» WHAT IS REQUIRED
Your answer should consist of the lines below that hold the word "seasons".

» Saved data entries
______
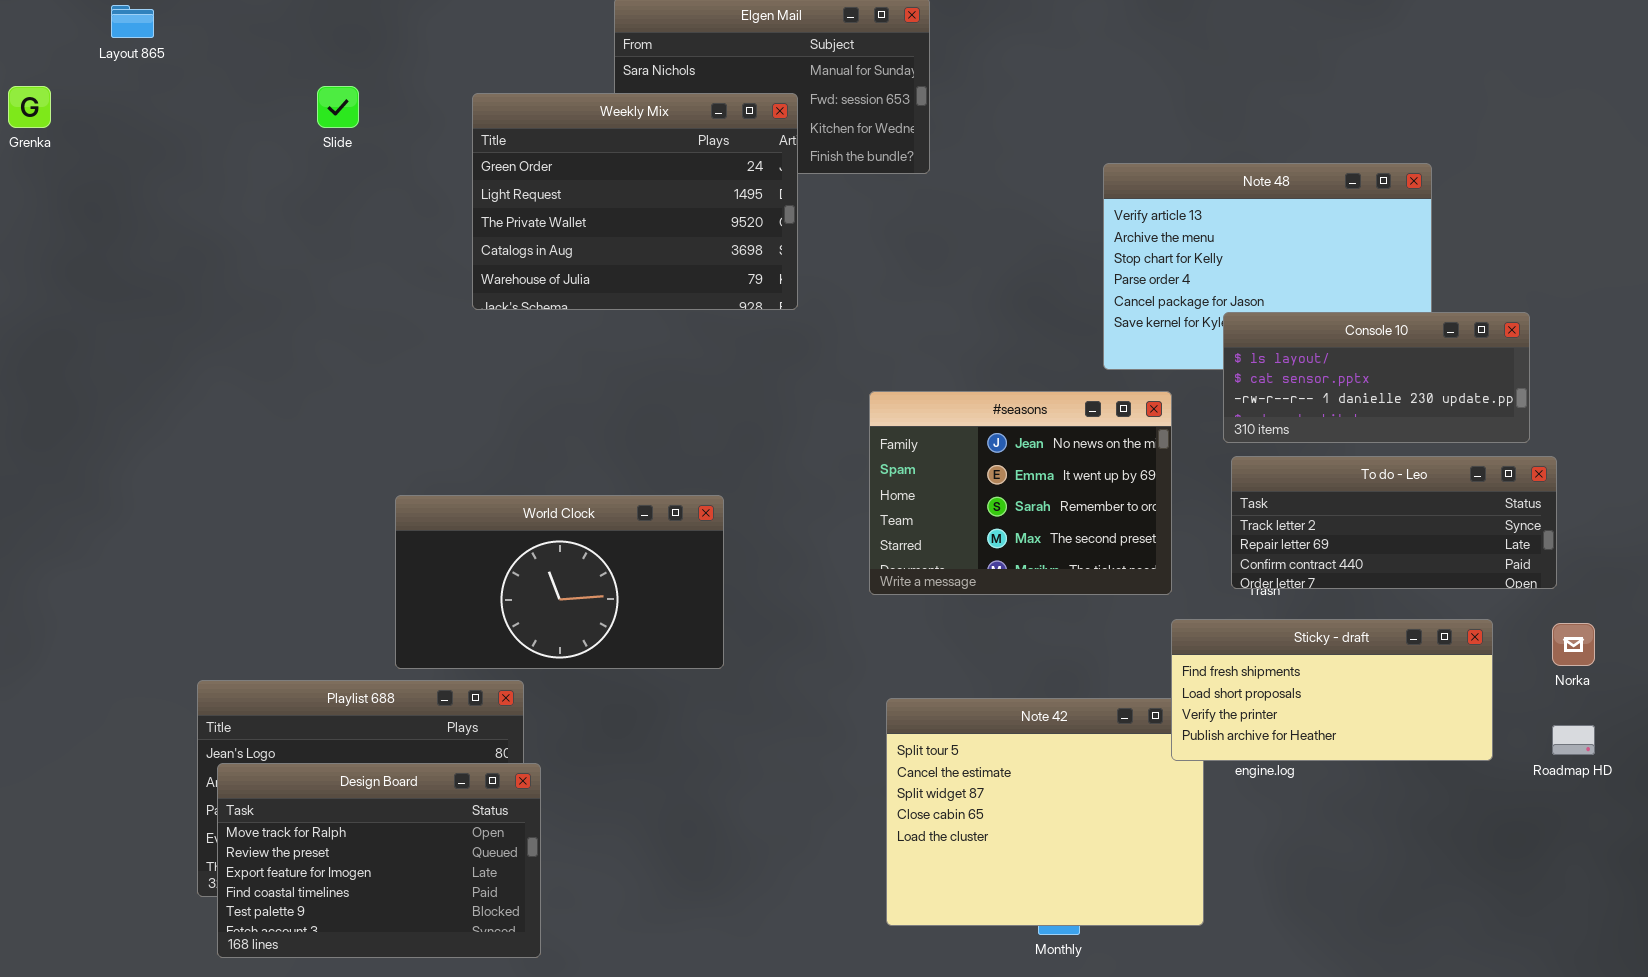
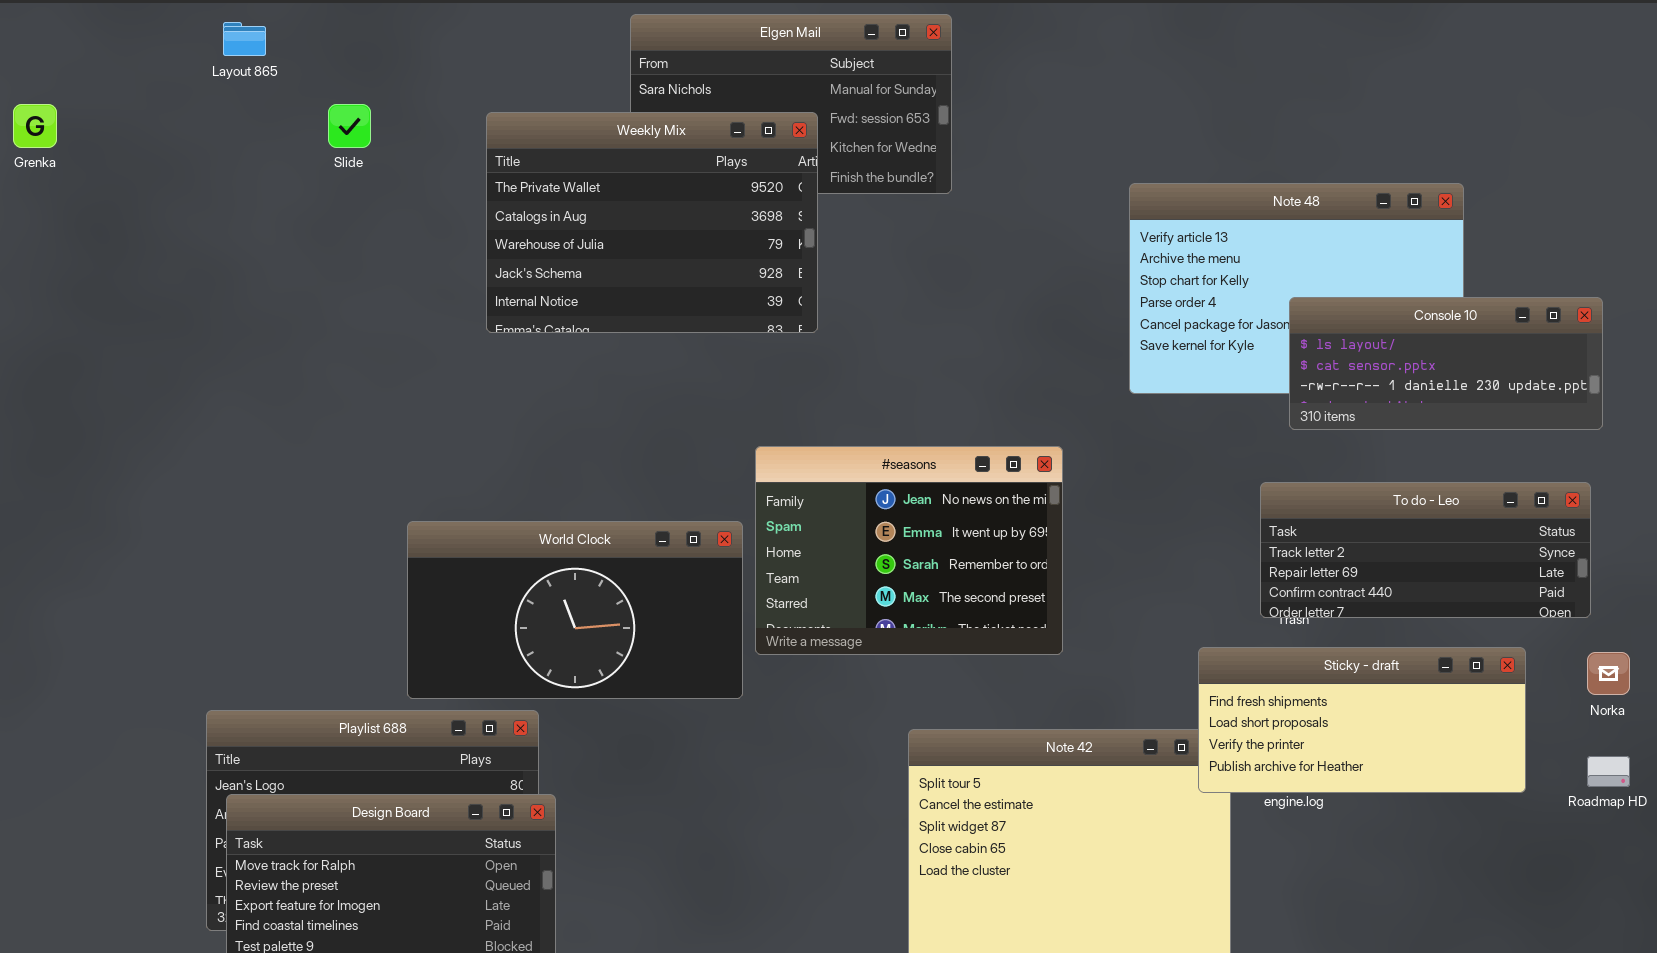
Layout 865: [111,5,154,38] -> [223,22,266,56], moved
Weekly Mix: [472,93,798,310] -> [486,112,818,333], scrolled down 2 rows
Console 10: [1223,312,1530,443] -> [1289,297,1603,430], moved
#seasons: [869,391,1172,595] -> [755,446,1063,655], moved

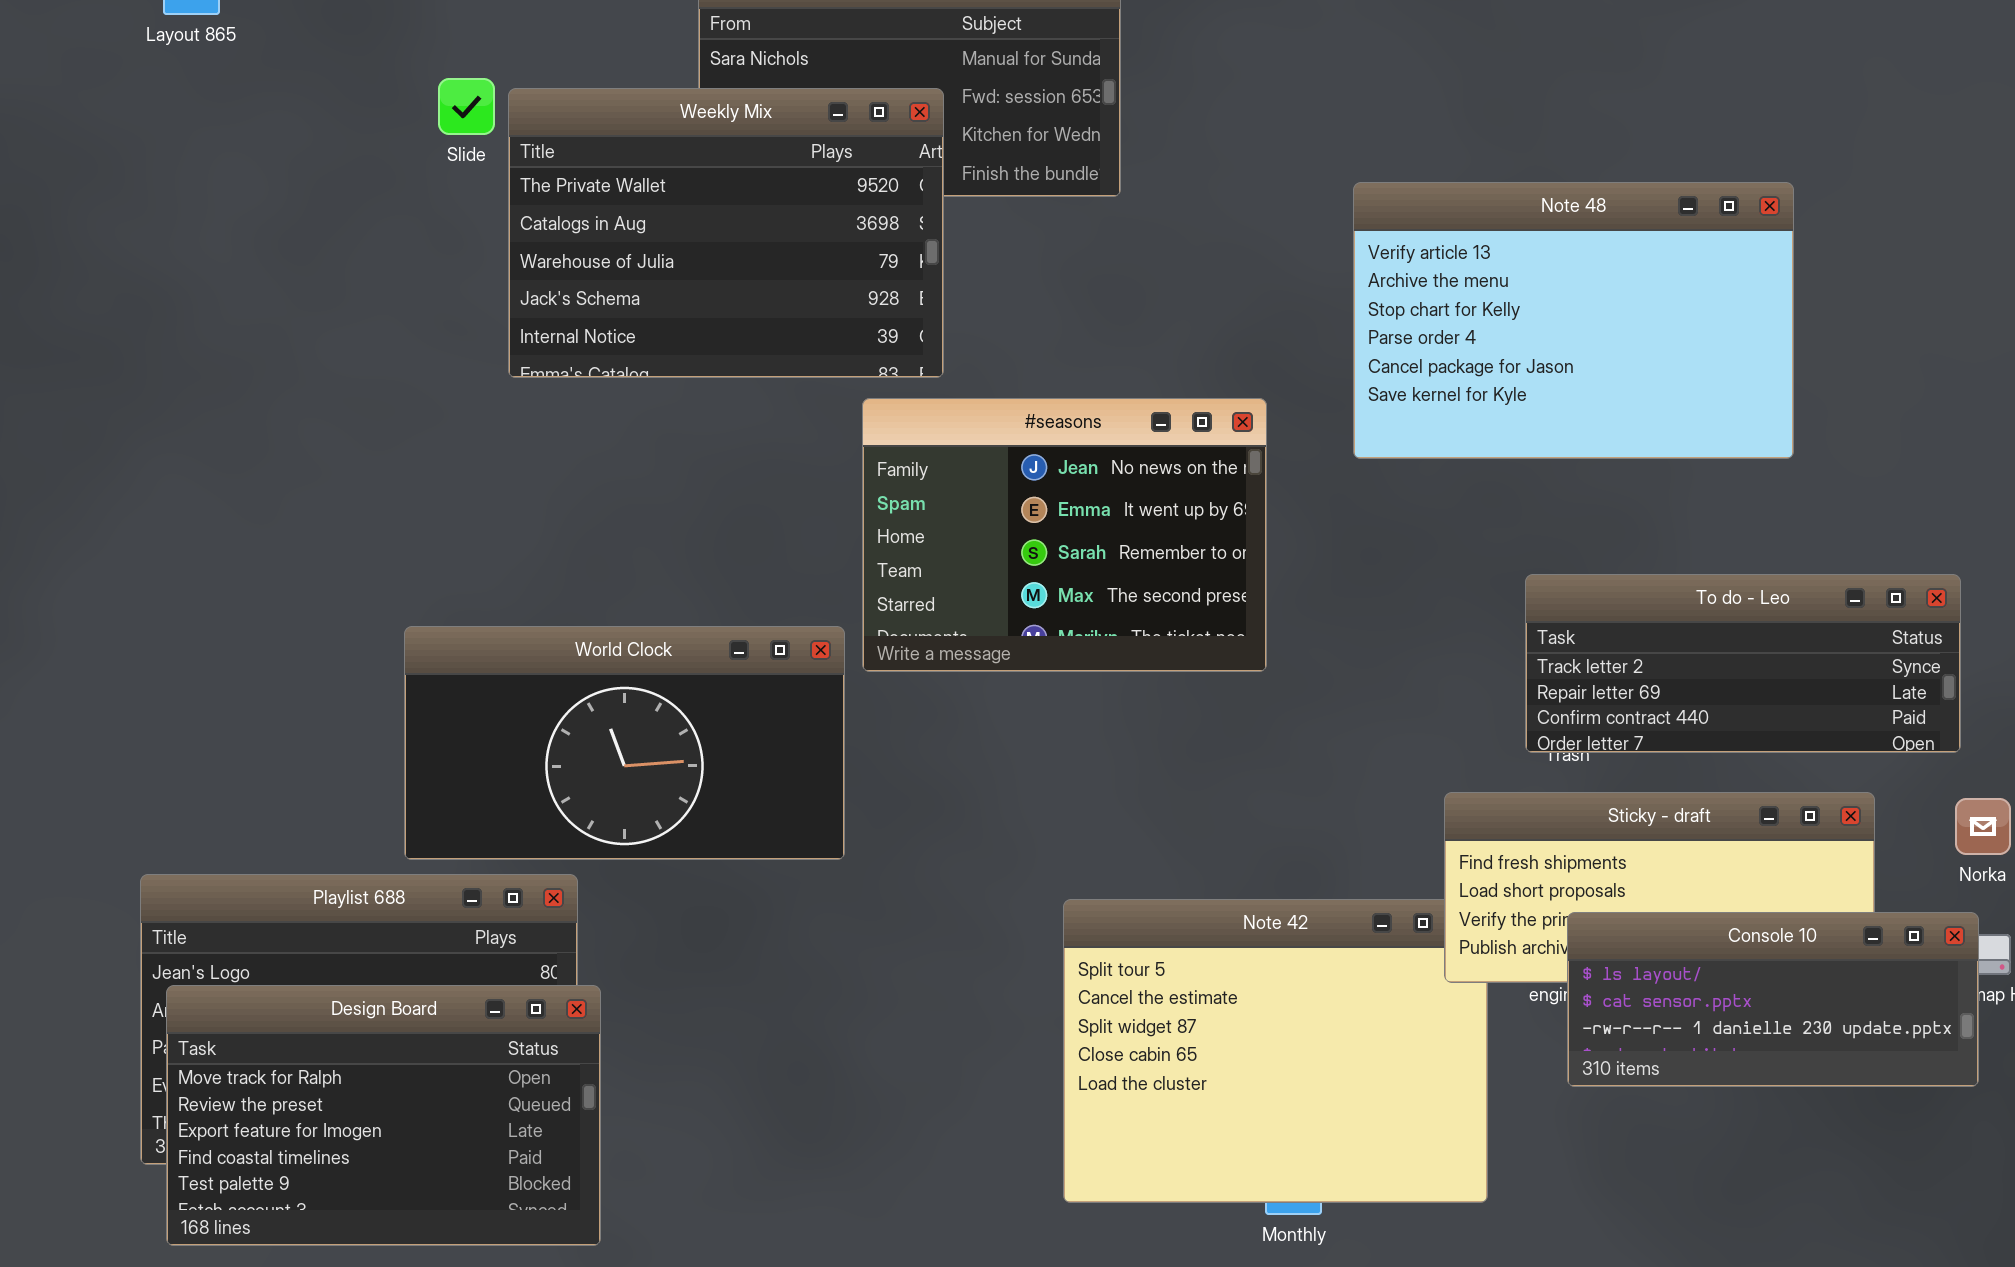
Slide: [328,104,371,148] -> [438,78,495,135], moved
Console 10: [1289,297,1603,430] -> [1567,912,1979,1087], moved
#seasons: [755,446,1063,655] -> [862,398,1267,672], moved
______
» TASK SOLUTION
#seasons: [869,391,1172,595] -> [755,446,1063,655], moved
#seasons: [755,446,1063,655] -> [862,398,1267,672], moved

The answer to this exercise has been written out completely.